### [TASK TO COMPLETE]
Once the pictures are set aside, reproduce all of the records exactly.

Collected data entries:
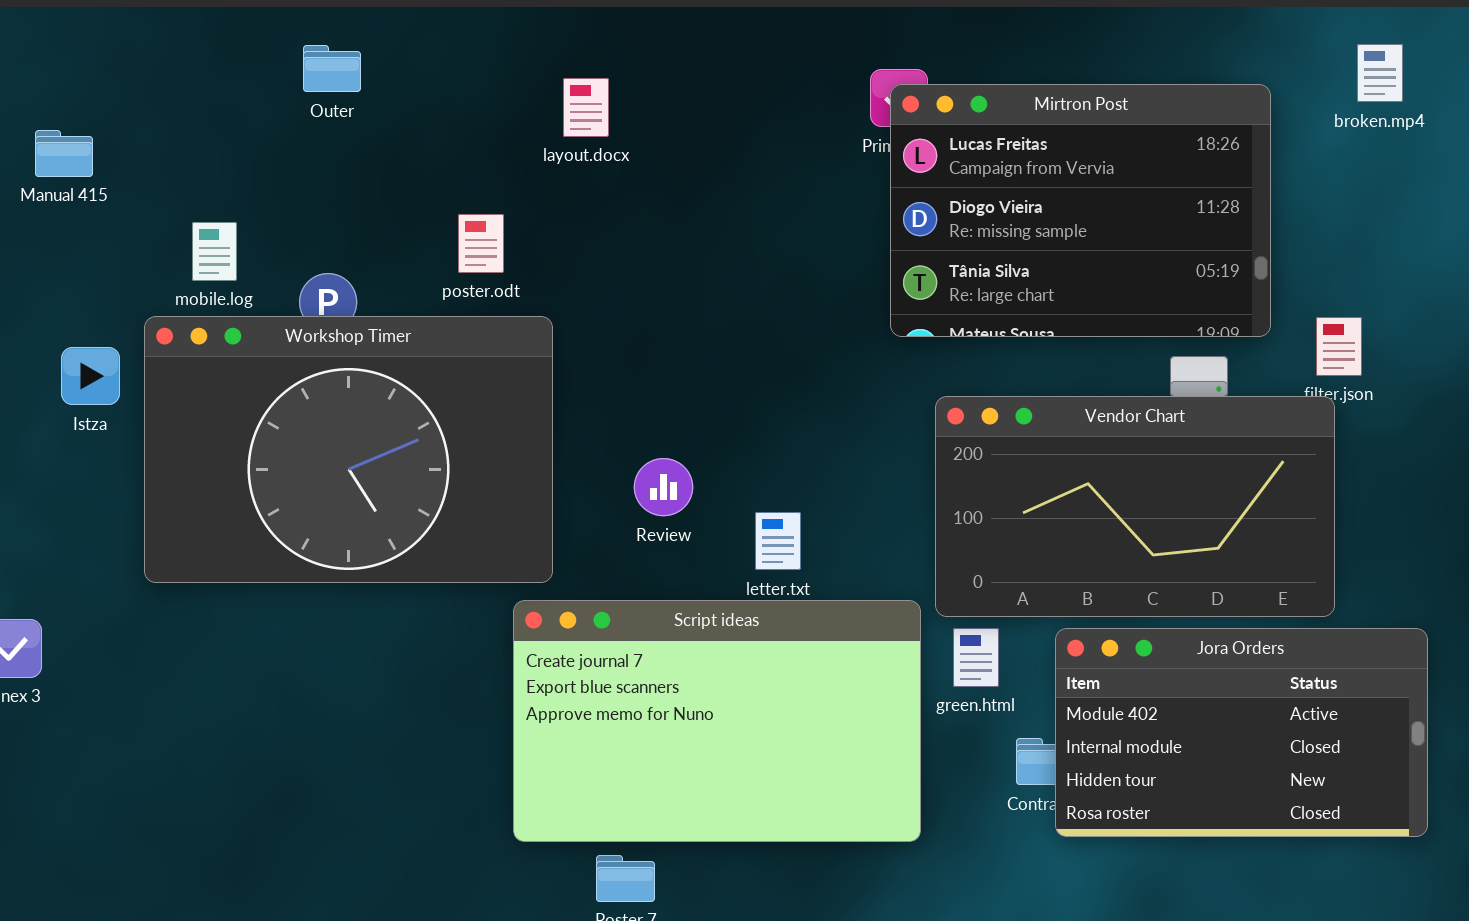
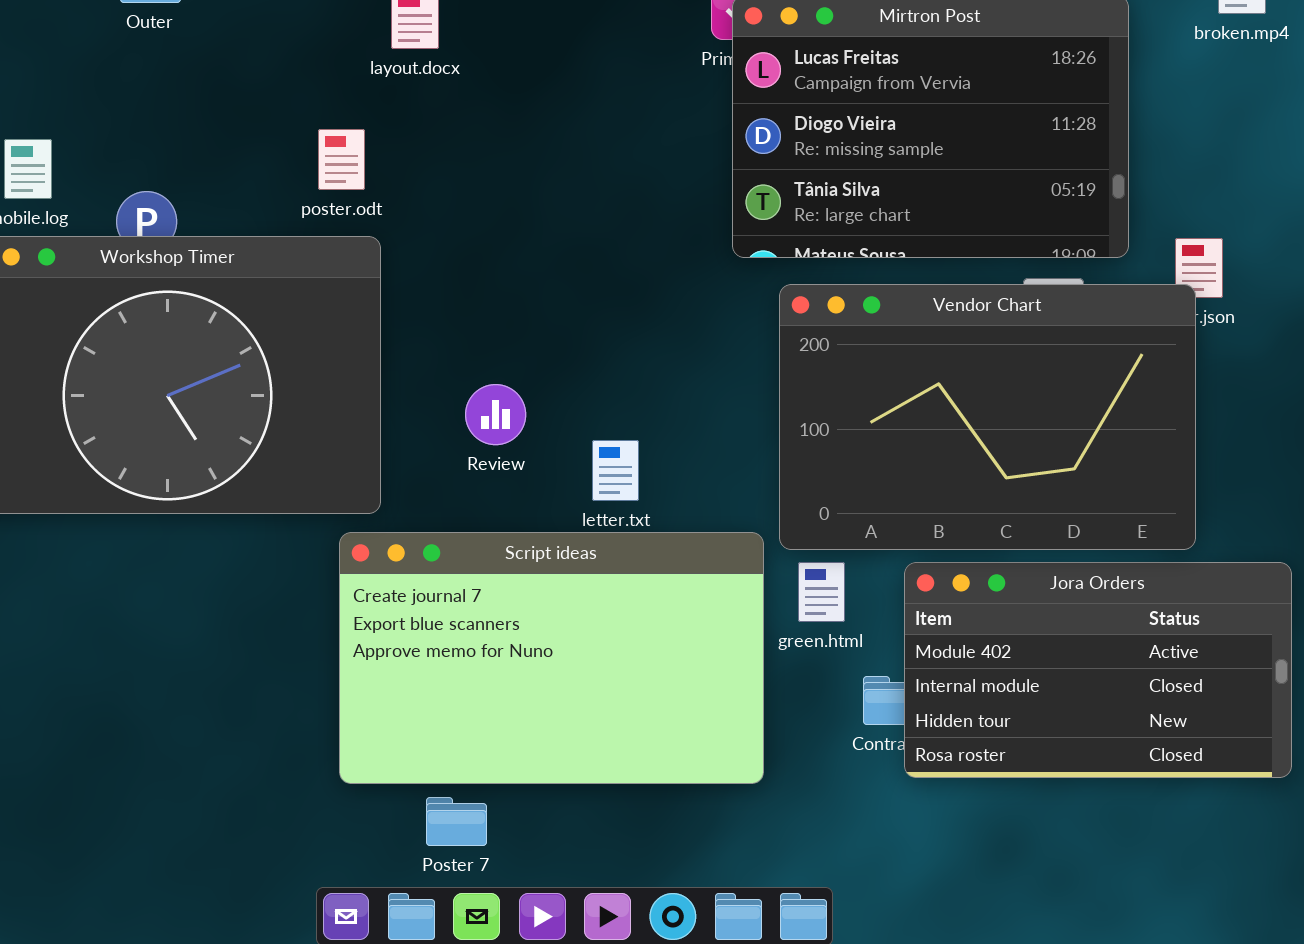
poster.odt: [458,214,504,273] -> [318,129,365,190], moved
Vendor Chart: [935,396,1335,617] -> [779,284,1196,550], resized

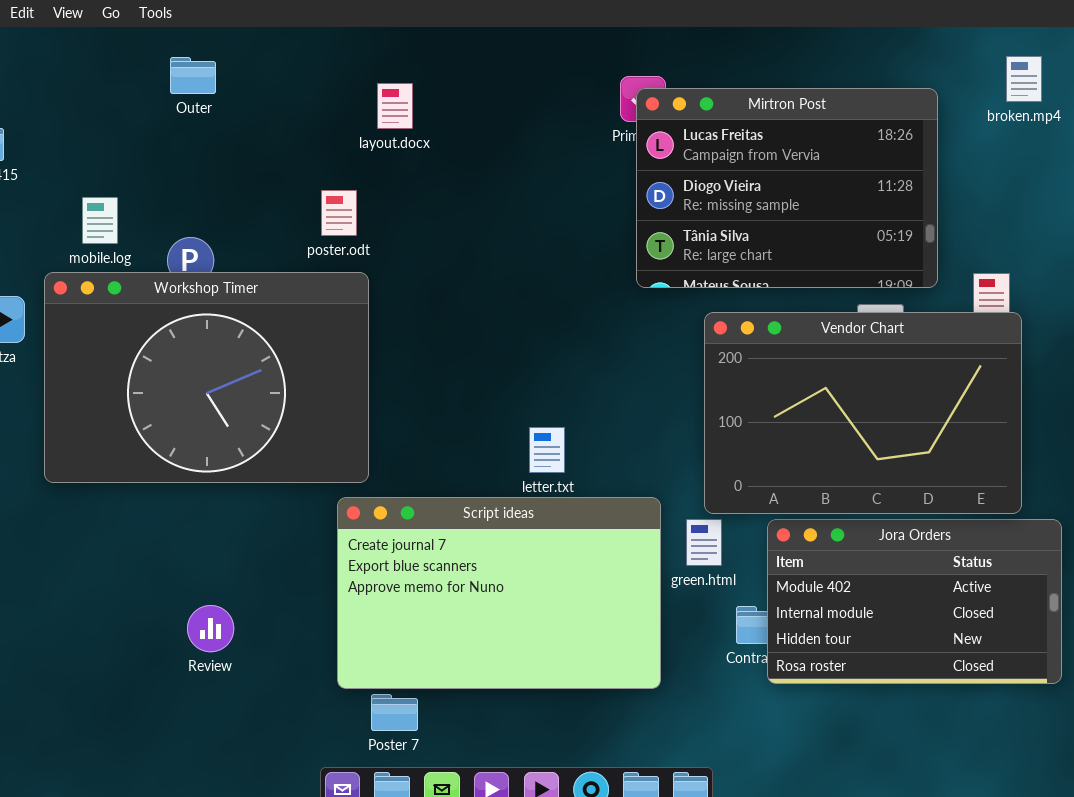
Vendor Chart: [779,284,1196,550] -> [704,312,1022,514], moved
Review: [465,384,526,445] -> [187,605,234,652], moved
Poster 7: [426,797,487,846] -> [371,694,418,731], moved

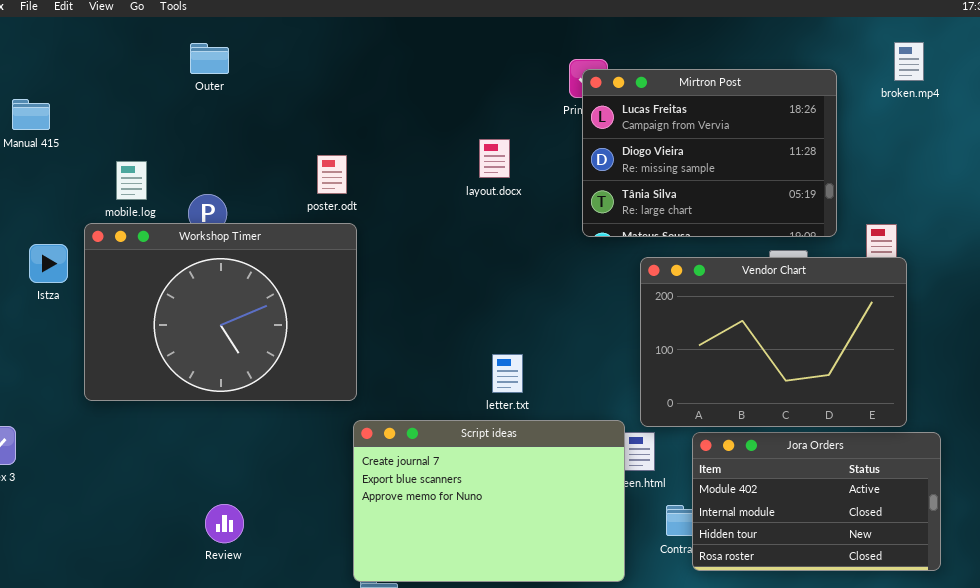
layout.docx: [377,83,413,129] -> [479,139,510,178], moved
Script ideas: [337,497,661,689] -> [353,420,625,582], moved

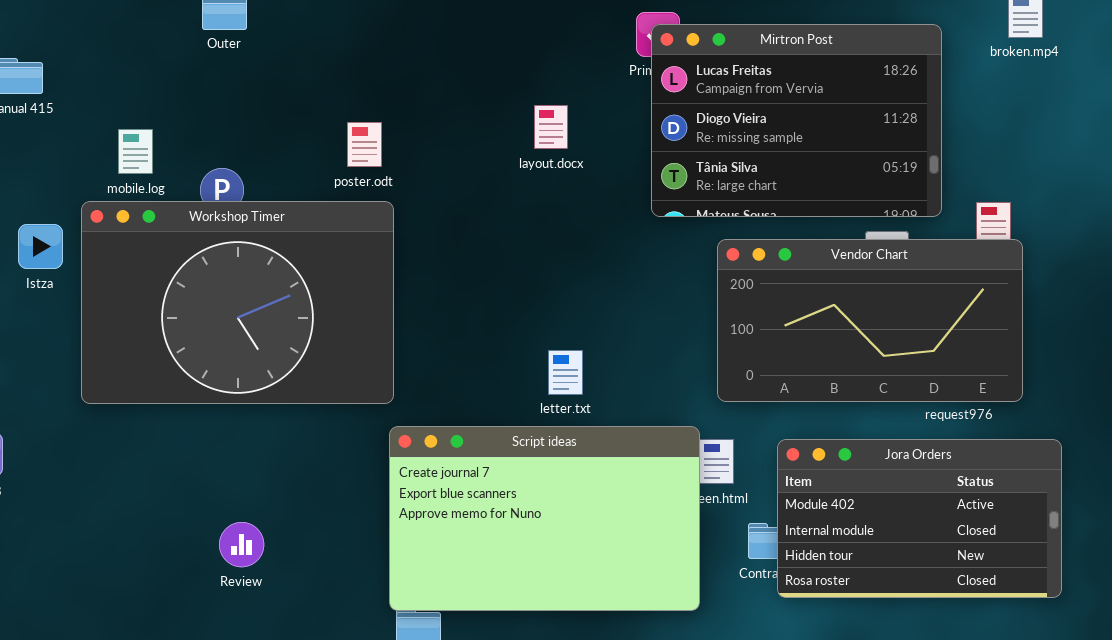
Vendor Chart: [640,257,907,427] -> [717,239,1023,402], resized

### [RESULT OF THIS EXERCISE]
poster.odt: [458,214,504,273] -> [318,129,365,190], moved
Vendor Chart: [935,396,1335,617] -> [779,284,1196,550], resized

Vendor Chart: [779,284,1196,550] -> [704,312,1022,514], moved
Review: [465,384,526,445] -> [187,605,234,652], moved
Poster 7: [426,797,487,846] -> [371,694,418,731], moved

layout.docx: [377,83,413,129] -> [479,139,510,178], moved
Script ideas: [337,497,661,689] -> [353,420,625,582], moved

Vendor Chart: [640,257,907,427] -> [717,239,1023,402], resized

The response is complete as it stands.